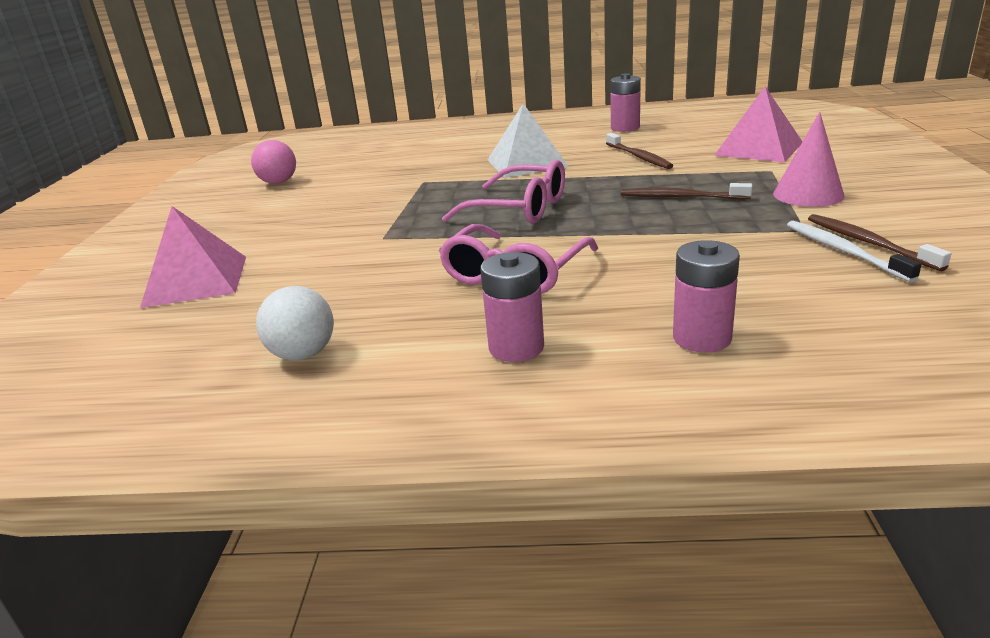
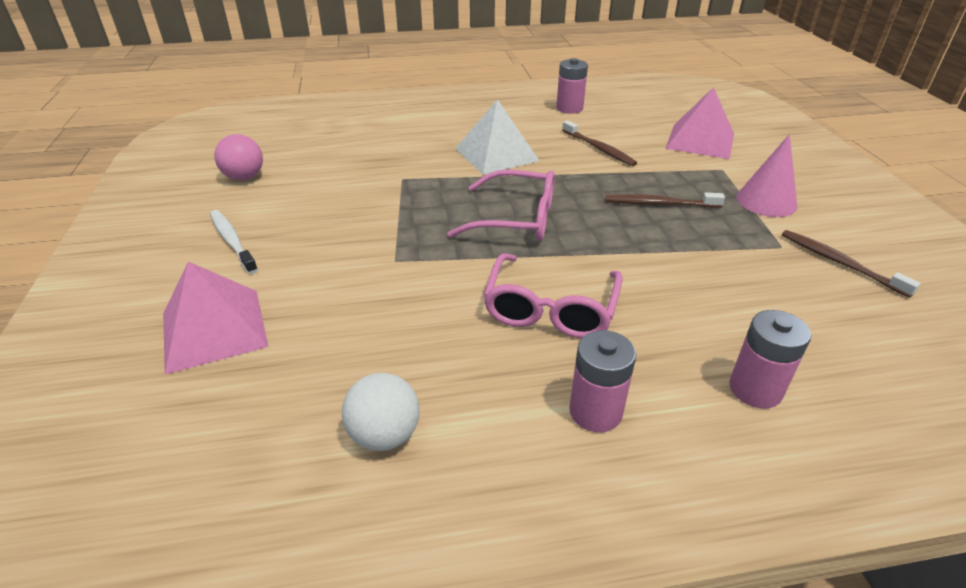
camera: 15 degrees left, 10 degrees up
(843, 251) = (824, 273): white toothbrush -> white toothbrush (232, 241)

...

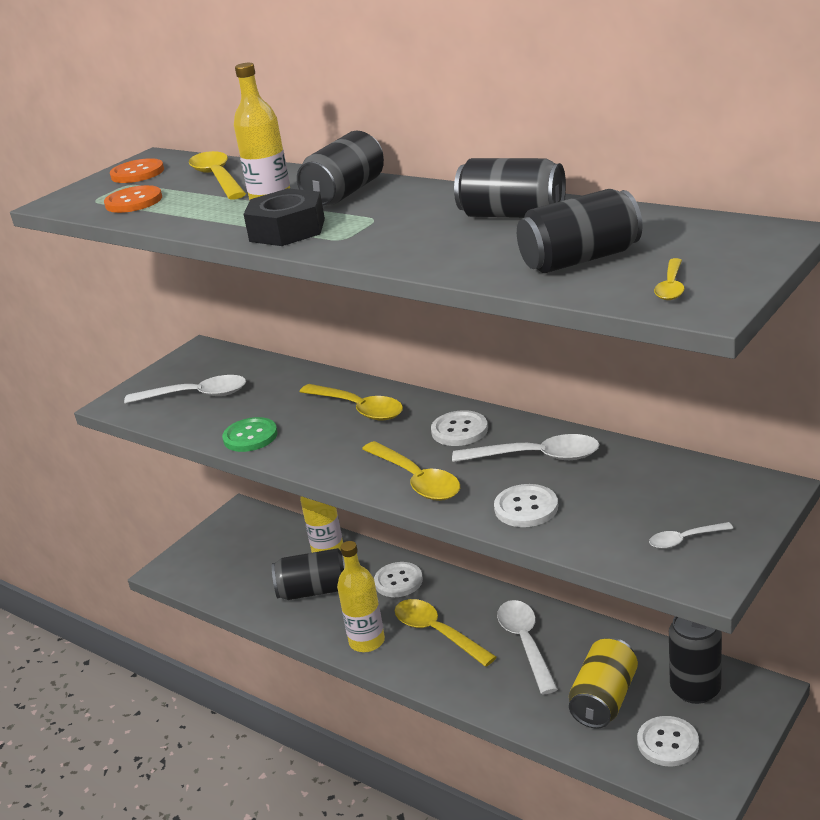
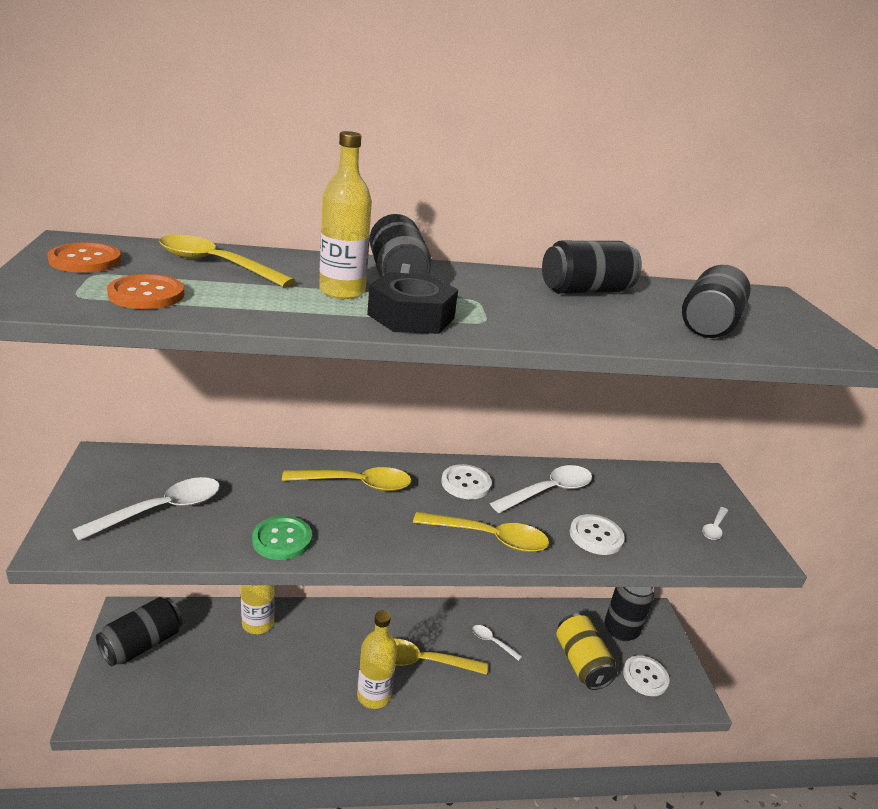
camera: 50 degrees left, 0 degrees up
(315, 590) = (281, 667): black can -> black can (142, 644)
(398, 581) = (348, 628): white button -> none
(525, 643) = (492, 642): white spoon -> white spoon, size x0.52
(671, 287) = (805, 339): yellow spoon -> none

Task to complete >> Would you please copy exactly the part of the entries above that begins at the line containing "(525, 643) = (492, 642): white" and ends at the line containing "(671, 287) = (805, 339): yellow spoon -> none", both lines included?

Reply >>
(525, 643) = (492, 642): white spoon -> white spoon, size x0.52
(671, 287) = (805, 339): yellow spoon -> none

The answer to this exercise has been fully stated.